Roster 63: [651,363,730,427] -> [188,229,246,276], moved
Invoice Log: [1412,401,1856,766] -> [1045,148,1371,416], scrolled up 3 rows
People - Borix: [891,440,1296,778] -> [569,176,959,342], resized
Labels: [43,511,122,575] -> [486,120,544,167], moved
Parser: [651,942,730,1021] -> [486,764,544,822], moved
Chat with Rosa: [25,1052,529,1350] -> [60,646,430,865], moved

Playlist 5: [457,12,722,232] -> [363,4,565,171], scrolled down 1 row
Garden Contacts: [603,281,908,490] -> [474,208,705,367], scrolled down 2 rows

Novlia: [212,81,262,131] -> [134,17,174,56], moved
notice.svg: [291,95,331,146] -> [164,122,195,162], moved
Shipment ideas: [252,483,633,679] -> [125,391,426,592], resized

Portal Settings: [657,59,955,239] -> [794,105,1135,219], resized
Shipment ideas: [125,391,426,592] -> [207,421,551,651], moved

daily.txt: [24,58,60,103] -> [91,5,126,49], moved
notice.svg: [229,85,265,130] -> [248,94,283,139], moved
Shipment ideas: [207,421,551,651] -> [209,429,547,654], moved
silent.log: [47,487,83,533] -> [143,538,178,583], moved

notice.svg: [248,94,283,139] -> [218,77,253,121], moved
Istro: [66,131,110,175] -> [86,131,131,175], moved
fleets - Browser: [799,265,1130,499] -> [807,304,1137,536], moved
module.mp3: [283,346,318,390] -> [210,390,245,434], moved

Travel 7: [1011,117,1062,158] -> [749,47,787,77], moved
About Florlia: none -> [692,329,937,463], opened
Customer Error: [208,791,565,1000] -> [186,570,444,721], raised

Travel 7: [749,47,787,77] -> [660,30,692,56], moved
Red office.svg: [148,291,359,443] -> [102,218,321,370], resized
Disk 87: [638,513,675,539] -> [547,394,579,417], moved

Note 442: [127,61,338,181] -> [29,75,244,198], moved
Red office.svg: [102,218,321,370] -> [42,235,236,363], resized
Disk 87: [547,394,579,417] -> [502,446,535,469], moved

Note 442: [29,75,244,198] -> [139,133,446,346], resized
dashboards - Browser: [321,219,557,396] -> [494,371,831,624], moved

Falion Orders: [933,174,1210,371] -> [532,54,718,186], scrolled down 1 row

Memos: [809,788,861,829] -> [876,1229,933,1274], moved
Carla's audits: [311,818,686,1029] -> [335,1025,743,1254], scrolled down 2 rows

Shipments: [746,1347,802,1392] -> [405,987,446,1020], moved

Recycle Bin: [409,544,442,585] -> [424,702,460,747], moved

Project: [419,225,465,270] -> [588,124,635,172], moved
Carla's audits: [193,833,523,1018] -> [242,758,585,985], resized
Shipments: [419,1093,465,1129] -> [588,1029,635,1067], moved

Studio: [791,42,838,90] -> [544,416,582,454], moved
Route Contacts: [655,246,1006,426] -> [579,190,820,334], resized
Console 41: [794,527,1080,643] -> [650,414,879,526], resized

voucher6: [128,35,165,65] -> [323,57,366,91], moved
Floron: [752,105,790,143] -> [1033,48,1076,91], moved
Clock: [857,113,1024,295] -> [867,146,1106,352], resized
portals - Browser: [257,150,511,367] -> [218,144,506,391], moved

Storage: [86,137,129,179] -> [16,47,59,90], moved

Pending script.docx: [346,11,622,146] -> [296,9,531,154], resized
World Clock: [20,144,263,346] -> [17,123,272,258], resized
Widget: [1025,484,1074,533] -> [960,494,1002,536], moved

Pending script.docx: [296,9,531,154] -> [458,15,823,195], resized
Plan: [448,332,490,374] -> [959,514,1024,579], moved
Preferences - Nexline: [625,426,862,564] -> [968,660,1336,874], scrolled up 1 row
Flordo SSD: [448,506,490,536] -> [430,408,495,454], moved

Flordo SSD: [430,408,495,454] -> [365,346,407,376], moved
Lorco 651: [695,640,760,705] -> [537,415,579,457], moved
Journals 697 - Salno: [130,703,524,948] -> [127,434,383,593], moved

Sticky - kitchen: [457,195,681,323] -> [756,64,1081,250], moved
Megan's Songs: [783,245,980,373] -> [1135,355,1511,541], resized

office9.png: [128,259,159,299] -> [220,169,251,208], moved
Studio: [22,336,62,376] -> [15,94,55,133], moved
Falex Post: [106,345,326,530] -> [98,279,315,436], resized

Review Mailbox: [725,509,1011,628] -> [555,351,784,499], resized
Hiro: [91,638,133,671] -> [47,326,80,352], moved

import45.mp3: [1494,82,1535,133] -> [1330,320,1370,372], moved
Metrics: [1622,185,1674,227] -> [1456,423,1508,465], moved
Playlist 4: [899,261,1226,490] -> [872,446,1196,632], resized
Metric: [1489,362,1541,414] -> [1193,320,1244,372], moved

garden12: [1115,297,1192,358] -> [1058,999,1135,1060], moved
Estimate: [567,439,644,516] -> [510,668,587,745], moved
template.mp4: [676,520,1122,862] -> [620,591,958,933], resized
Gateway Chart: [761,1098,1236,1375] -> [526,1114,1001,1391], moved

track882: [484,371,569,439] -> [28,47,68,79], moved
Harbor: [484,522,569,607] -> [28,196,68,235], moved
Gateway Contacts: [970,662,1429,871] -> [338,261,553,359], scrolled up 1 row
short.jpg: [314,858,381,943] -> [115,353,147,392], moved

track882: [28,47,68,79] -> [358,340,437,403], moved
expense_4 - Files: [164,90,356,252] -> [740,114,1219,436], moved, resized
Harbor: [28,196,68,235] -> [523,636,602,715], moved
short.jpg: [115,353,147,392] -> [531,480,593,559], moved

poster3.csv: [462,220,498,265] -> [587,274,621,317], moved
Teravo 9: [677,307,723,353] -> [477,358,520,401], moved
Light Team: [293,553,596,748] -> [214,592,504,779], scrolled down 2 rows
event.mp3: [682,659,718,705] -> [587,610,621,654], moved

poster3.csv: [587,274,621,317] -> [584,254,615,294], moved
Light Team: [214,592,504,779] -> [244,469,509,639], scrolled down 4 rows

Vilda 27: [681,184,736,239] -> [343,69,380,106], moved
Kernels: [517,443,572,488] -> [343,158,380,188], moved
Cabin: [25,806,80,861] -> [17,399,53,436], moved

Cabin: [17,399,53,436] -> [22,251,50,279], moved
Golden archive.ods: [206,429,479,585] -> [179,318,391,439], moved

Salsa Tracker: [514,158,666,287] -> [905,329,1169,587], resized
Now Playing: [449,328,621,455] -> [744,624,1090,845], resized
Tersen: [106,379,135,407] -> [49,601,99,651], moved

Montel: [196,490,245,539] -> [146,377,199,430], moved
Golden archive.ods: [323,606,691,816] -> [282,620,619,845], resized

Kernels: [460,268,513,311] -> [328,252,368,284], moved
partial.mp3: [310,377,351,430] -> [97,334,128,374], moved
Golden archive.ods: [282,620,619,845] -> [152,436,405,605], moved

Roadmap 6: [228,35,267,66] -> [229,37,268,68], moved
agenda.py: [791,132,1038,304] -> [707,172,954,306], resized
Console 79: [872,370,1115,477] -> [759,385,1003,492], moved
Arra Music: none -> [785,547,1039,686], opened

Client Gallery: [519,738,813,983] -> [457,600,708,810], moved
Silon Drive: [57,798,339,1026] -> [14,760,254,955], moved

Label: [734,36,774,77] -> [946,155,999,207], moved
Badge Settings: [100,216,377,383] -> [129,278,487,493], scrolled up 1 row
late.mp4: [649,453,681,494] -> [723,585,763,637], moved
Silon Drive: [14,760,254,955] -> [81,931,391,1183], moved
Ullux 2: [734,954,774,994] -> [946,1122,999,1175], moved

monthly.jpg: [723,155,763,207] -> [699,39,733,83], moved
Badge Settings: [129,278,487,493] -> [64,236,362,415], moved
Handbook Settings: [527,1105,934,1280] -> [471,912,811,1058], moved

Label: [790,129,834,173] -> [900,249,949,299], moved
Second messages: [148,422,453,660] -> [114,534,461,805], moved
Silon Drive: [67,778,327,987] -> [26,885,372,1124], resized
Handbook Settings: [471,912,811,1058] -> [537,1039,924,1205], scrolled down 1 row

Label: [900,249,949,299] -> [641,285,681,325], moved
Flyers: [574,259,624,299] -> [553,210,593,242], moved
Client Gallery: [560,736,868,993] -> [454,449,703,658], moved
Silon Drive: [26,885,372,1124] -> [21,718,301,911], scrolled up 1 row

== Task goal ==
Report how many lines in the listing above hold the string "audits", giving the number and no other words.

== Result of the task ==
2